> **INSTRUCTIONS TO FOLLOW**: How many lines in the material below contain the string "bulb"? Answer with the number alone.

> **MATERIAL FOR THIS EXERCISE**:
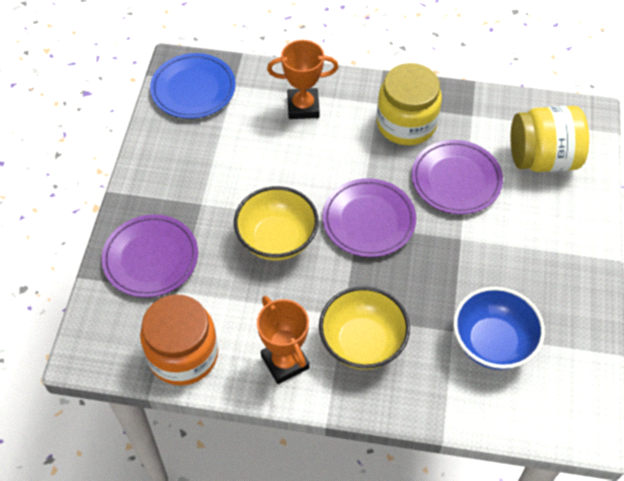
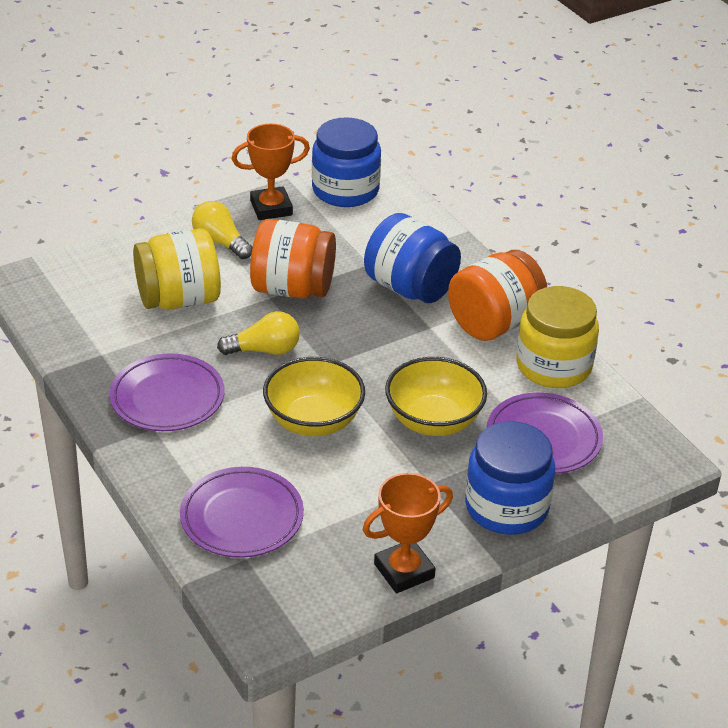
blue bowl: 1 -> 0
blue jar: 0 -> 3
blue plate: 1 -> 0
orange jar: 1 -> 2
yellow light bulb: 0 -> 2

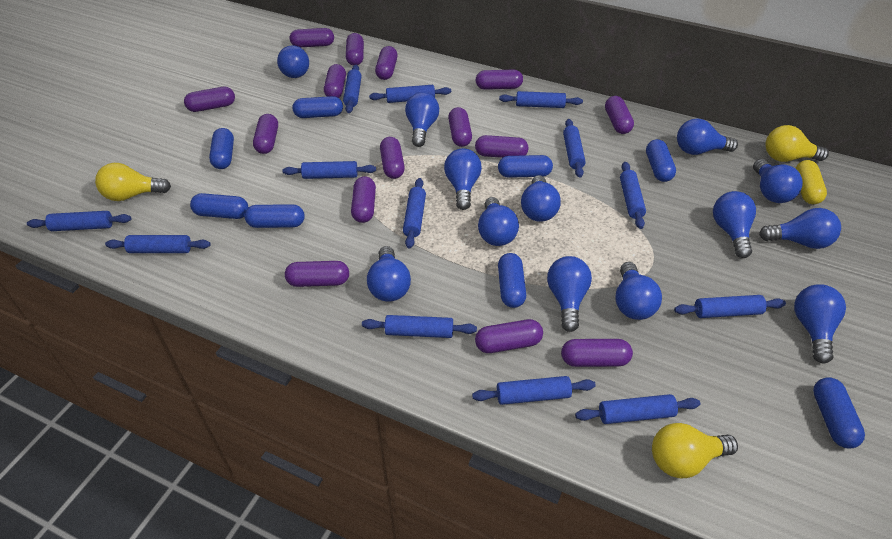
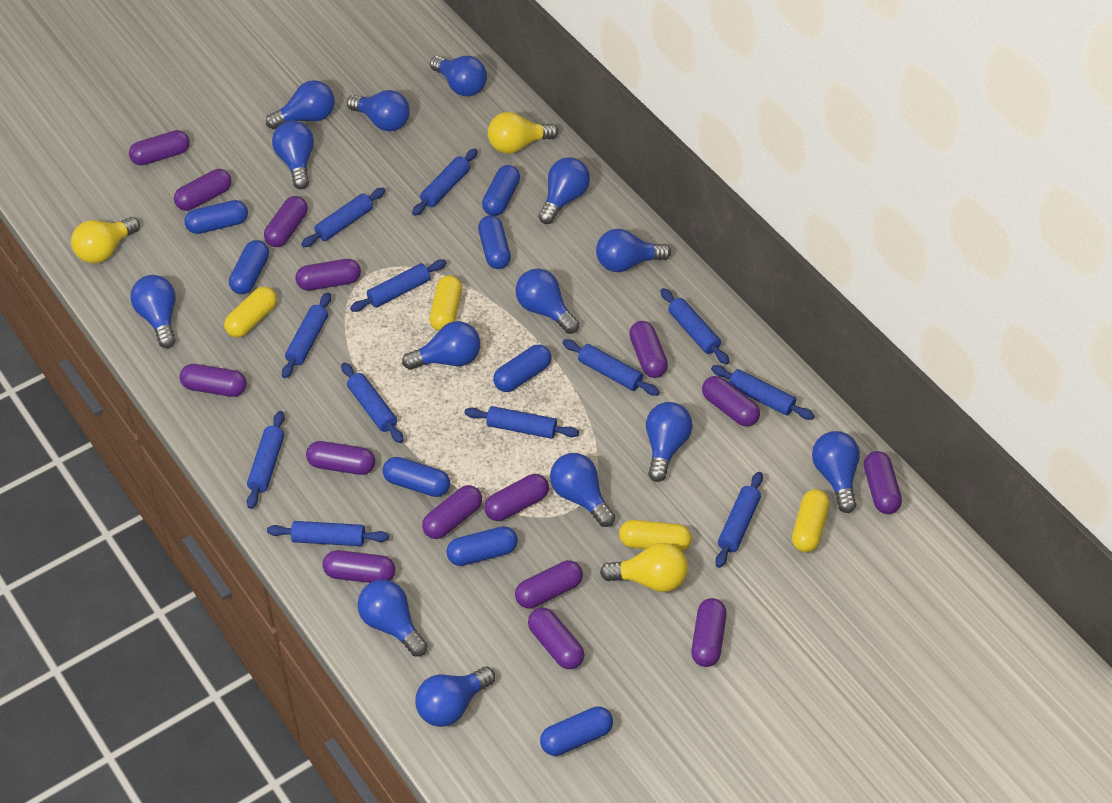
blue light bulb: 13 -> 14
blue rolling pin: 13 -> 12
yellow capsule: 1 -> 4

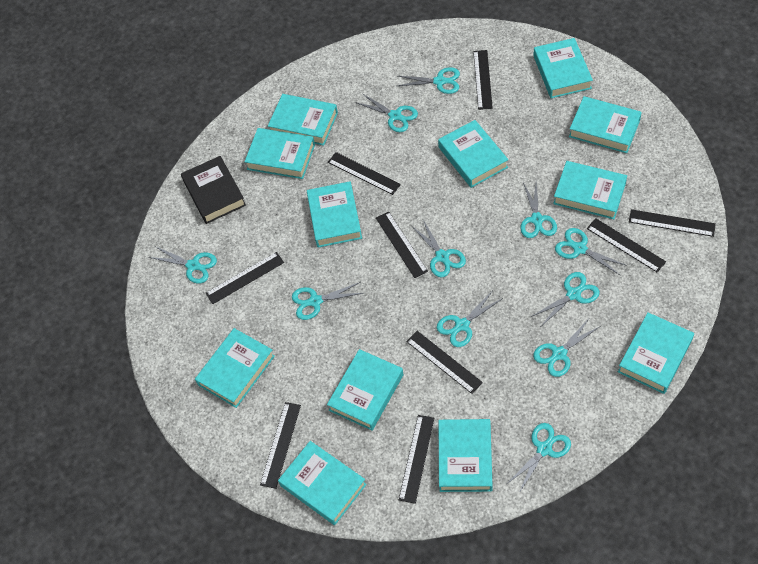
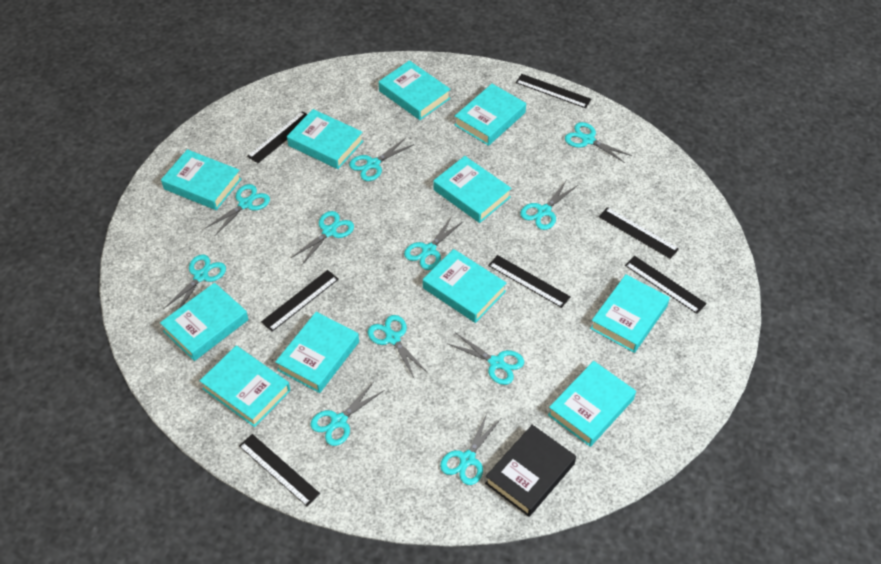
black ruler: 9 -> 7
turquoise book: 12 -> 11

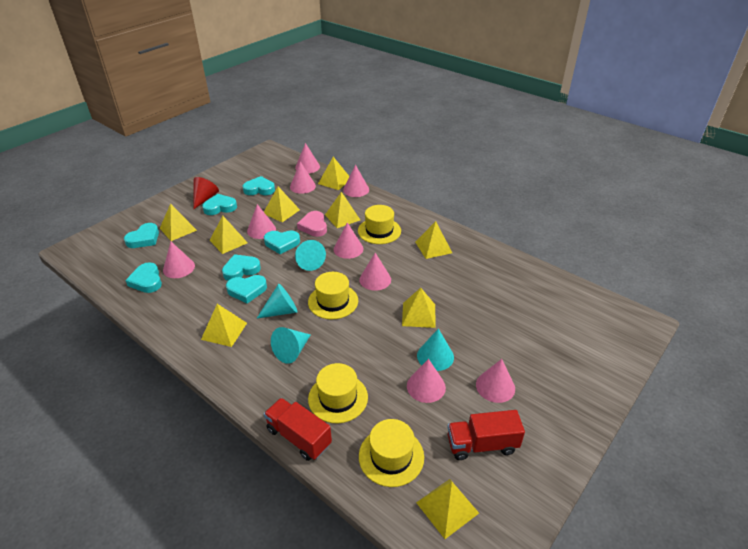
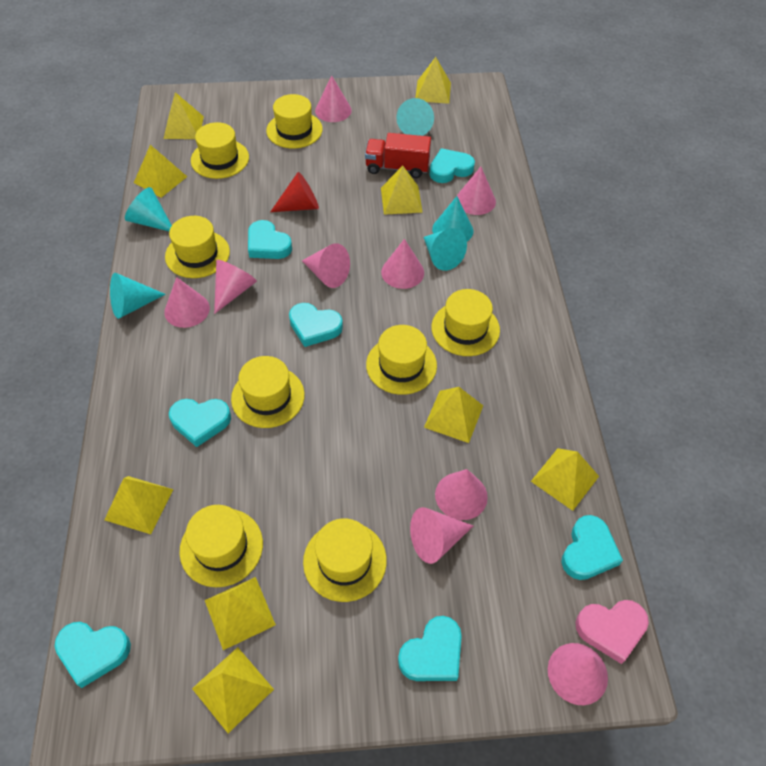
red truck: 2 -> 1
turquoise cone: 4 -> 5
yellow hat: 4 -> 8

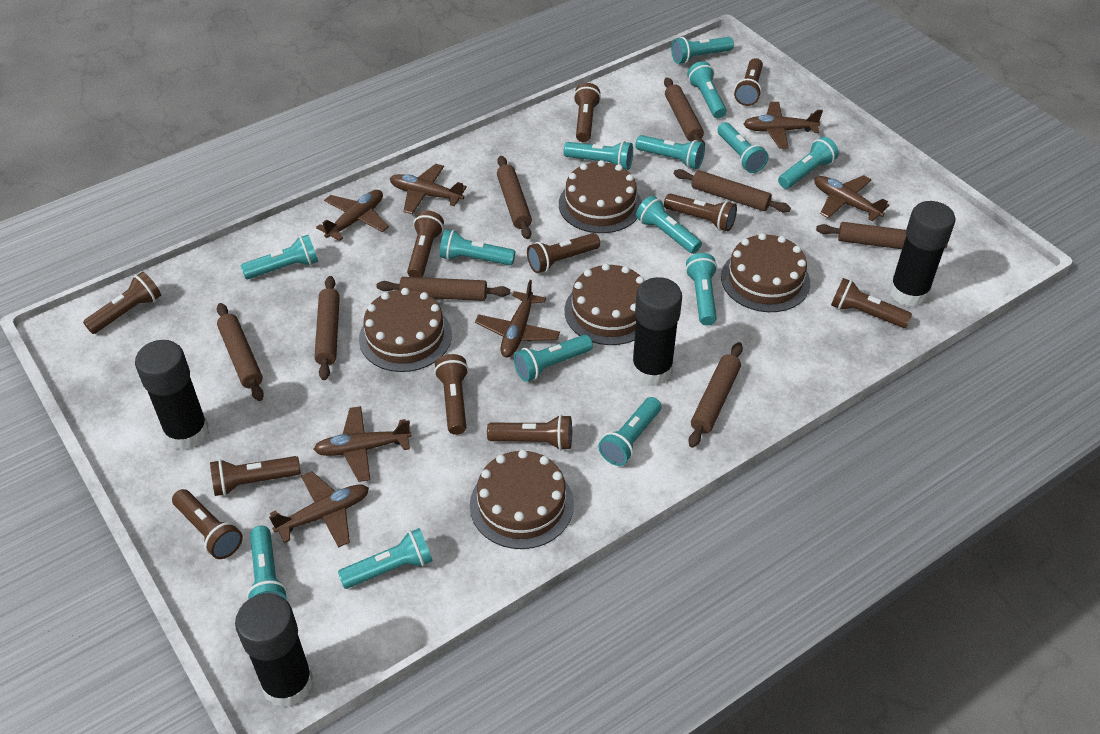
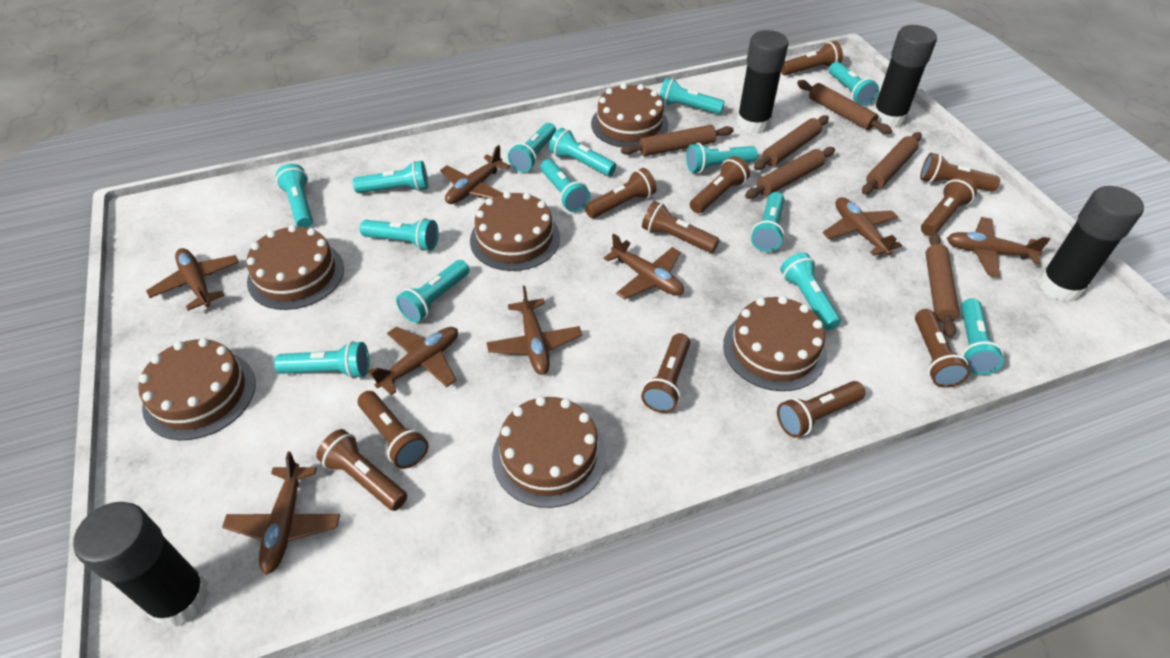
brown cake: 5 -> 6
brown plane: 7 -> 8
brown rolling pin: 8 -> 6

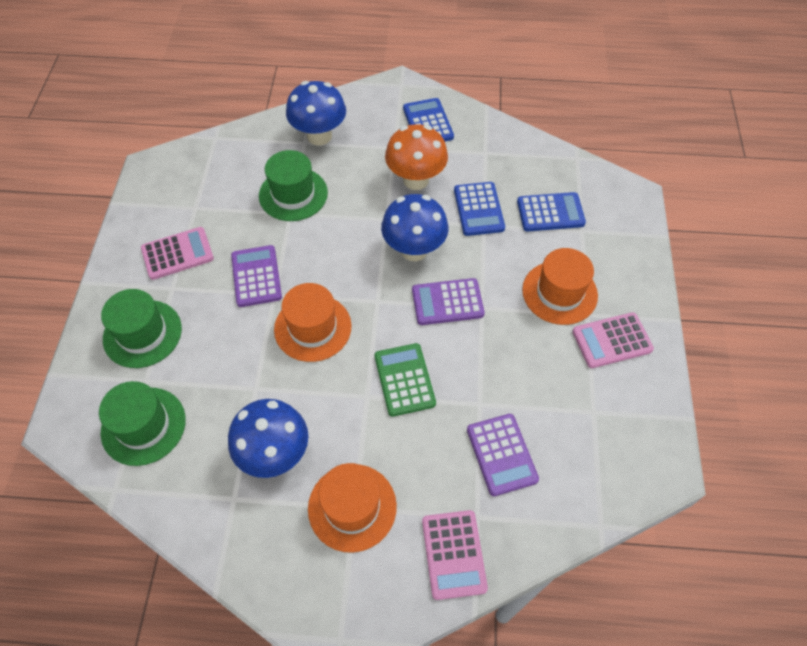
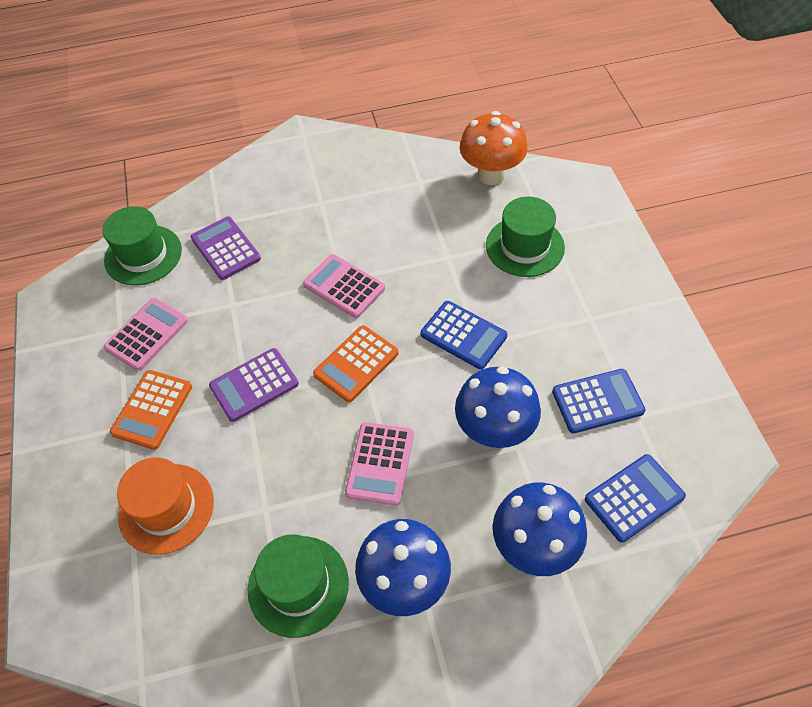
green calculator: 1 -> 0
orange calculator: 0 -> 2
orange hat: 3 -> 1
purple calculator: 3 -> 2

> **RESPONSE**: 2